# Work instruction
Only the pictures should be dropped; copy the rest of the entries exactly.

# Supplied entries
************

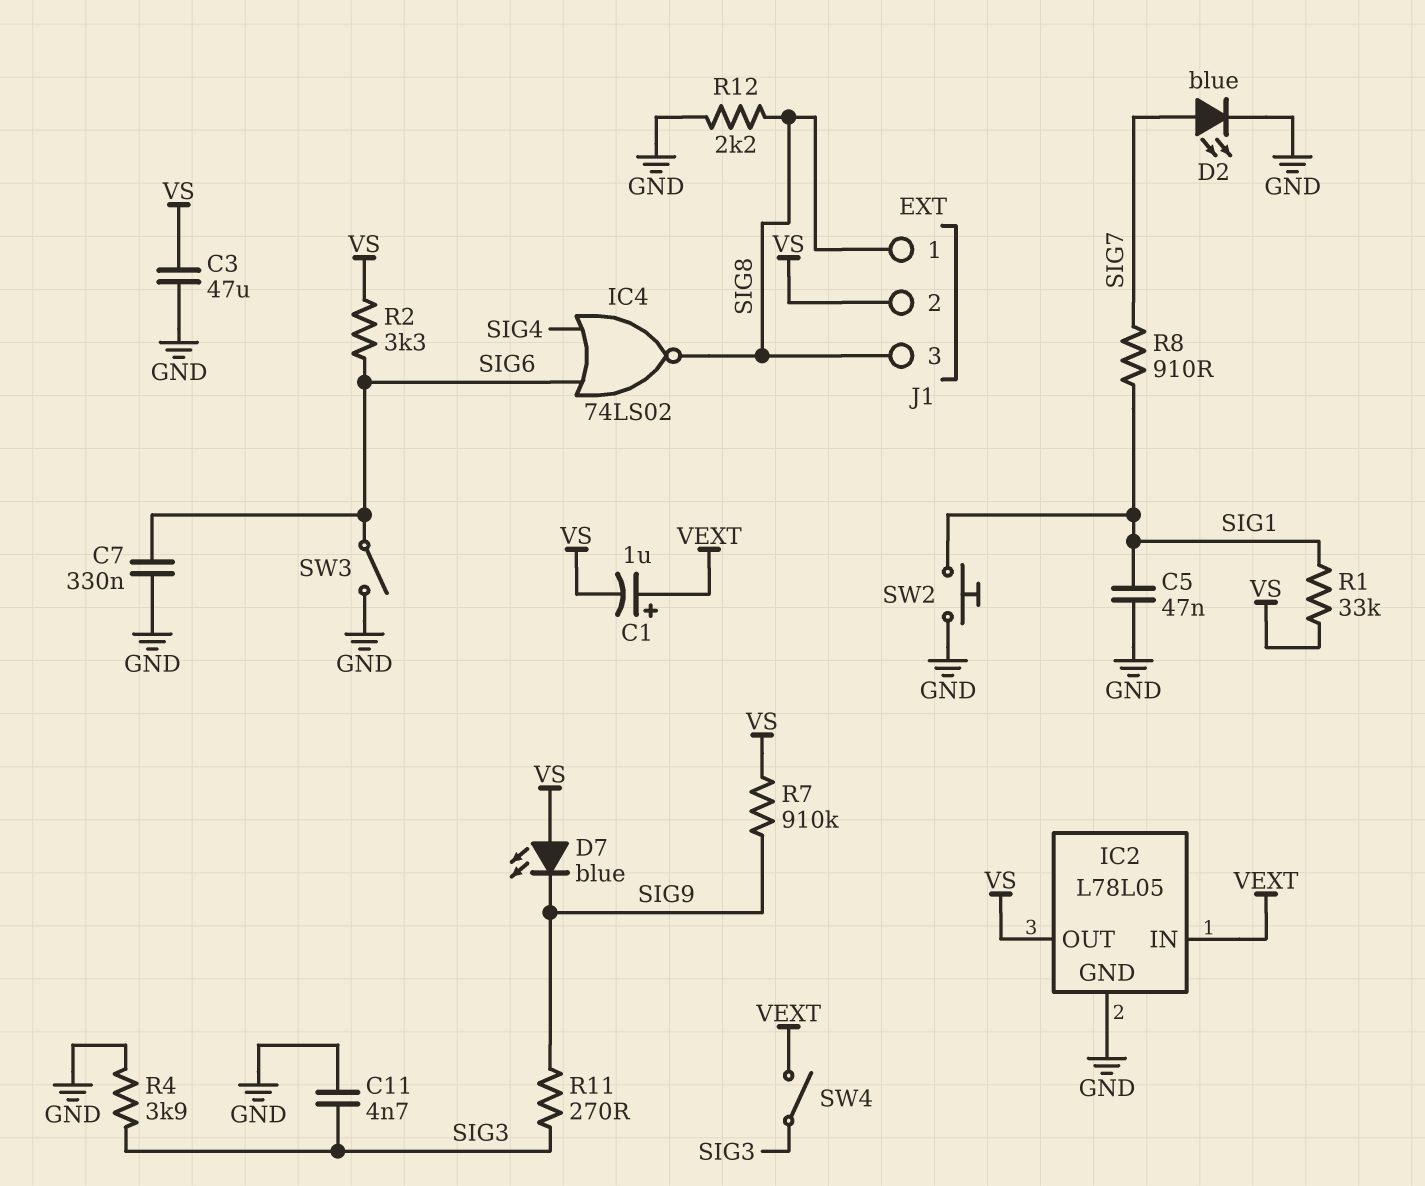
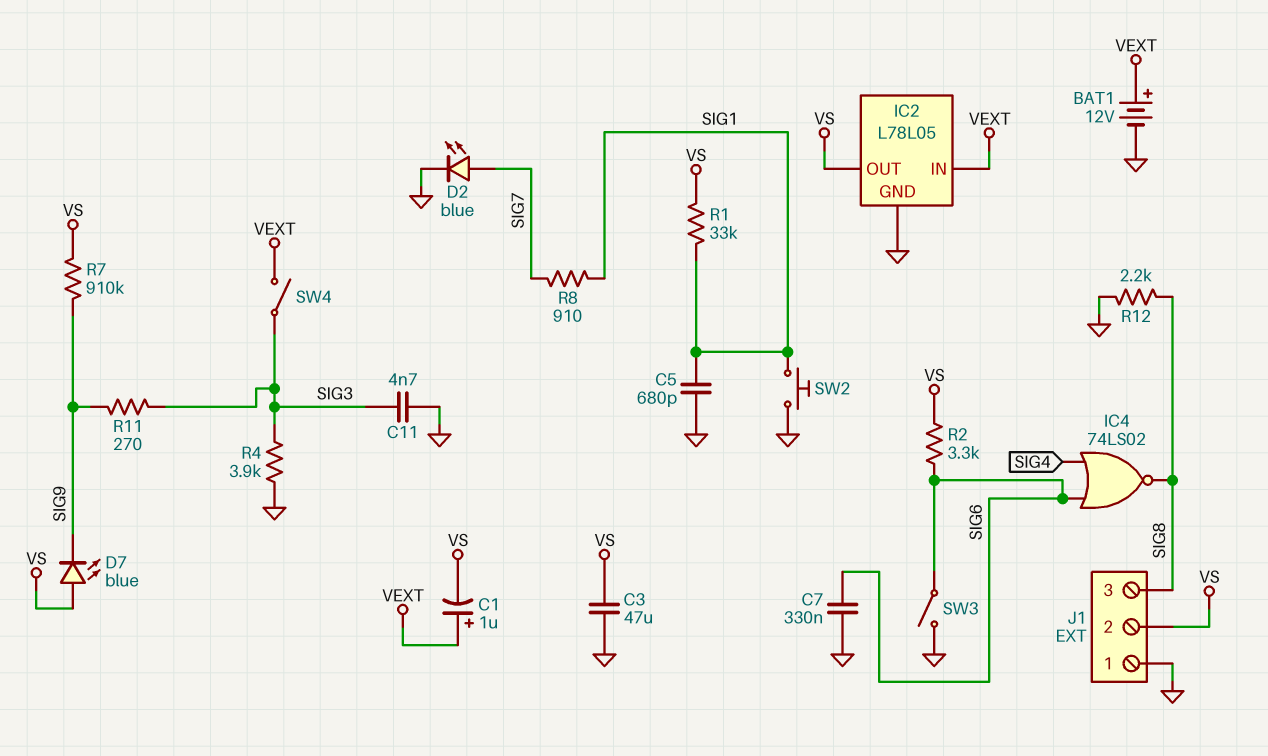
BAT1: none -> 12V (plus VEXT, minus GND)
C5: 47nF (GND, SIG1) -> 680pF (GND, SIG1)
J1 pin 1: SIG8 -> GND

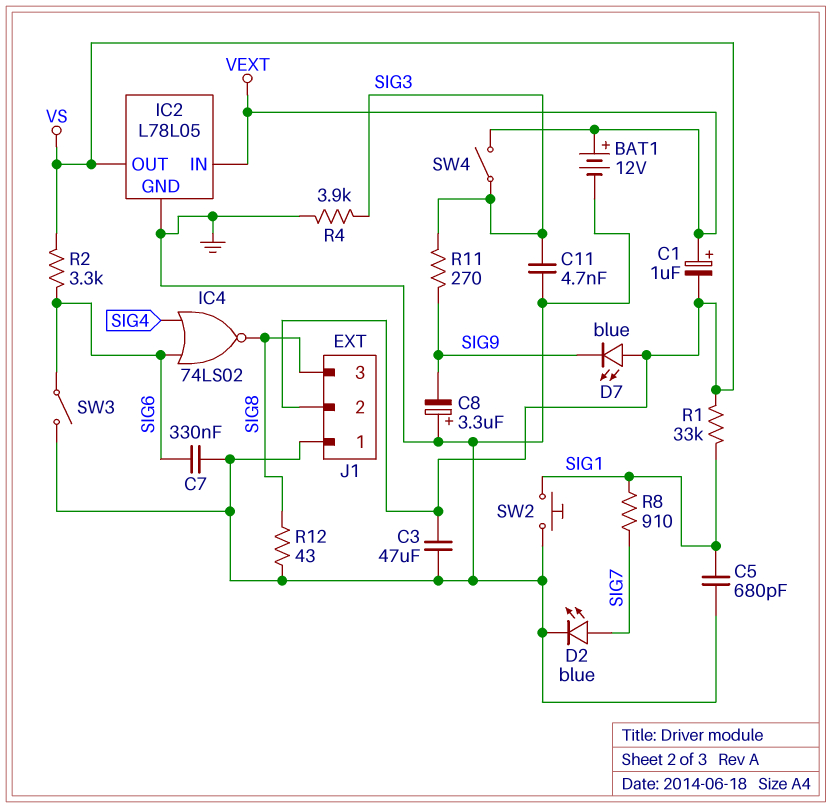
C8: none -> 3.3uF (plus GND, minus SIG9)
R7: 910k (SIG9, VS) -> none
R12: 2.2k (GND, SIG8) -> 43 (GND, SIG8)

************

# Result for this exercise
BAT1: none -> 12V (plus VEXT, minus GND)
C5: 47nF (GND, SIG1) -> 680pF (GND, SIG1)
J1 pin 1: SIG8 -> GND

C8: none -> 3.3uF (plus GND, minus SIG9)
R7: 910k (SIG9, VS) -> none
R12: 2.2k (GND, SIG8) -> 43 (GND, SIG8)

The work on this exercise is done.